● Action item
Restate word for word the lines of the entries below, starting with the line that holds "taśma klejąca [fioletowy] (1st" and ending with the line that holds "flamaster [pomarańczowy] (4th", and no others.

● Data
_ _ _ _ _ _ _

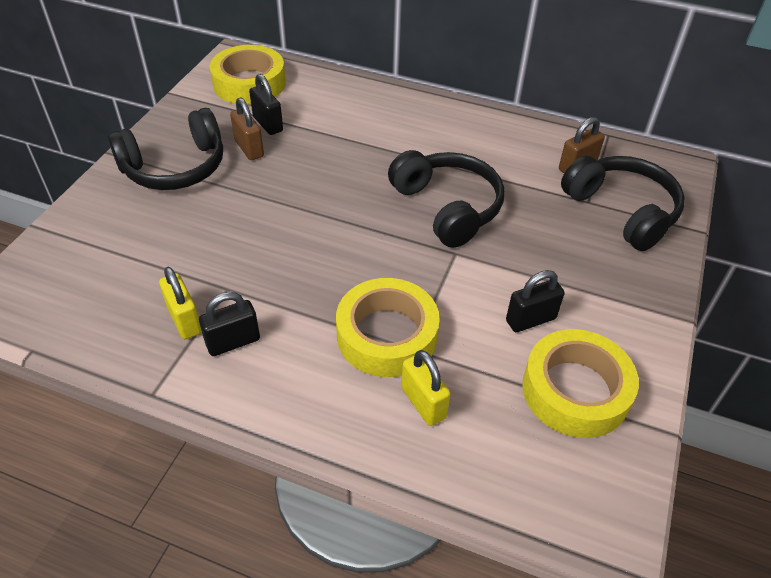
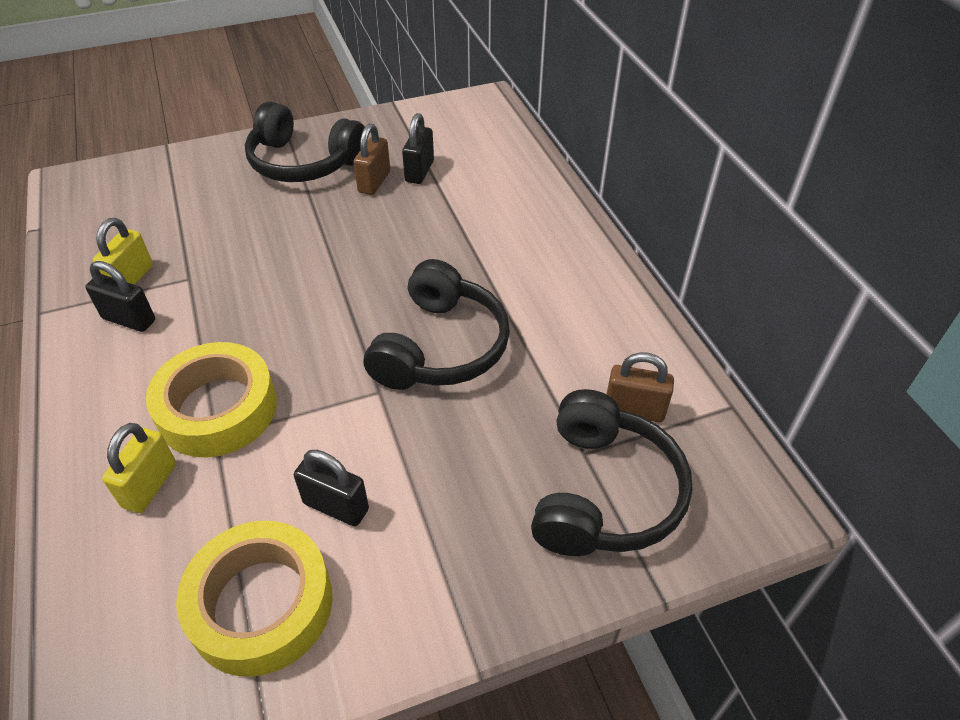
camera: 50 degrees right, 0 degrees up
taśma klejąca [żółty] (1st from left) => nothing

_ _ _ _ _ _ _

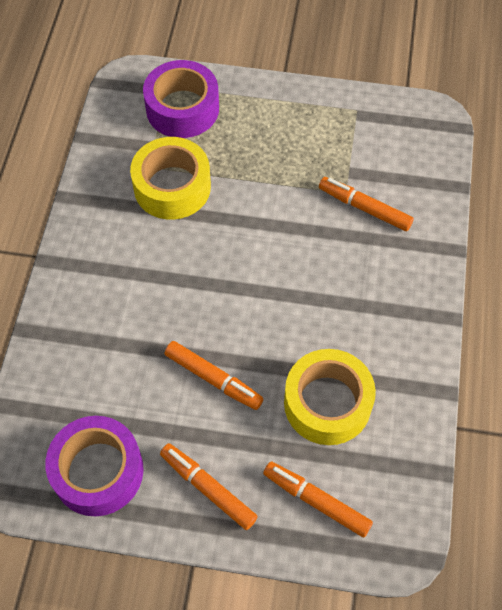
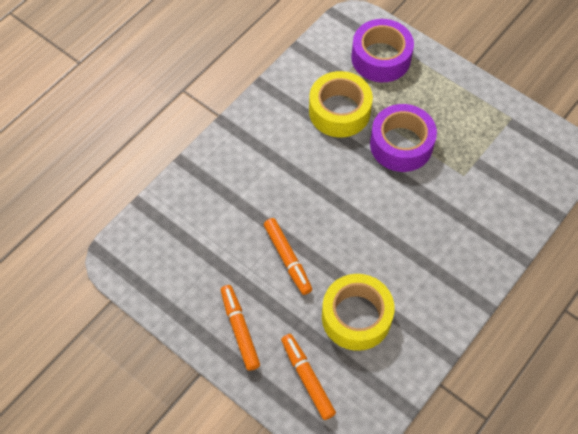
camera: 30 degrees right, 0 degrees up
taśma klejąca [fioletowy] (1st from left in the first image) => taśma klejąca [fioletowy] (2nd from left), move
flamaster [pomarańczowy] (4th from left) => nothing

_ _ _ _ _ _ _

● Solution to the problem
taśma klejąca [fioletowy] (1st from left in the first image) => taśma klejąca [fioletowy] (2nd from left), move
flamaster [pomarańczowy] (4th from left) => nothing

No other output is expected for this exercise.